Problem to solve: Once the pictures are set aside, output all the records exactly.

Coordinate-based object records:
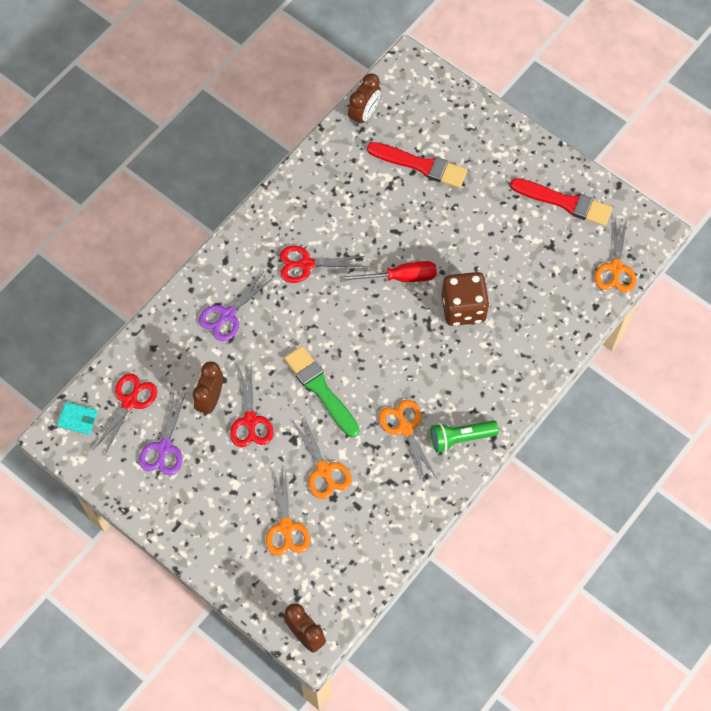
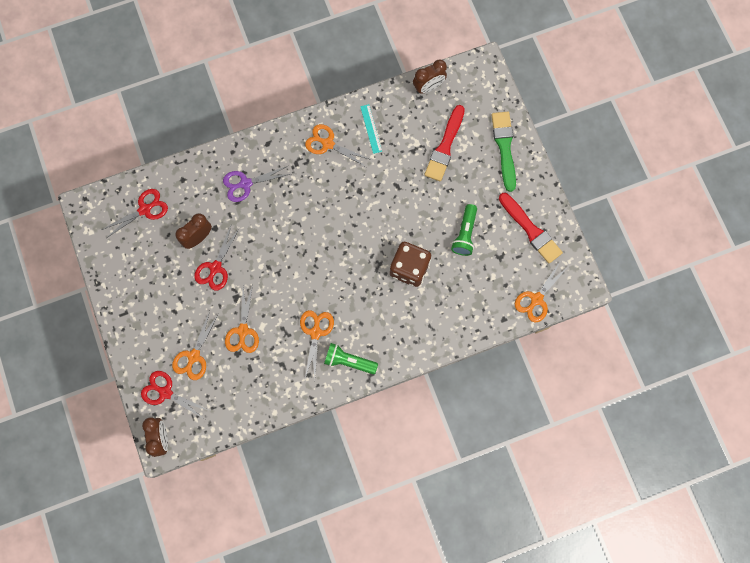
camera: 30 degrees right, 10 degrees up
(78, 419) = (104, 202): turquoise wallet -> none
(164, 448) = (148, 254): purple scissors -> none
(292, 227) = (327, 144): none -> orange scissors
(306, 264) = (320, 176): red scissors -> red scissors (165, 392)
(320, 389) = (275, 272): green brush -> green brush (504, 147)
(329, 187) = (371, 129): none -> turquoise ruler
(400, 277) = (379, 221): red screwdriver -> none
(421, 165) = (445, 146): red brush -> red brush turned 60 degrees clockwise
(499, 242) = (465, 234): none -> green flashlight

Answer to the problem:
camera: 30 degrees right, 10 degrees up
(78, 419) = (104, 202): turquoise wallet -> none
(164, 448) = (148, 254): purple scissors -> none
(292, 227) = (327, 144): none -> orange scissors
(306, 264) = (320, 176): red scissors -> red scissors (165, 392)
(320, 389) = (275, 272): green brush -> green brush (504, 147)
(329, 187) = (371, 129): none -> turquoise ruler
(400, 277) = (379, 221): red screwdriver -> none
(421, 165) = (445, 146): red brush -> red brush turned 60 degrees clockwise
(499, 242) = (465, 234): none -> green flashlight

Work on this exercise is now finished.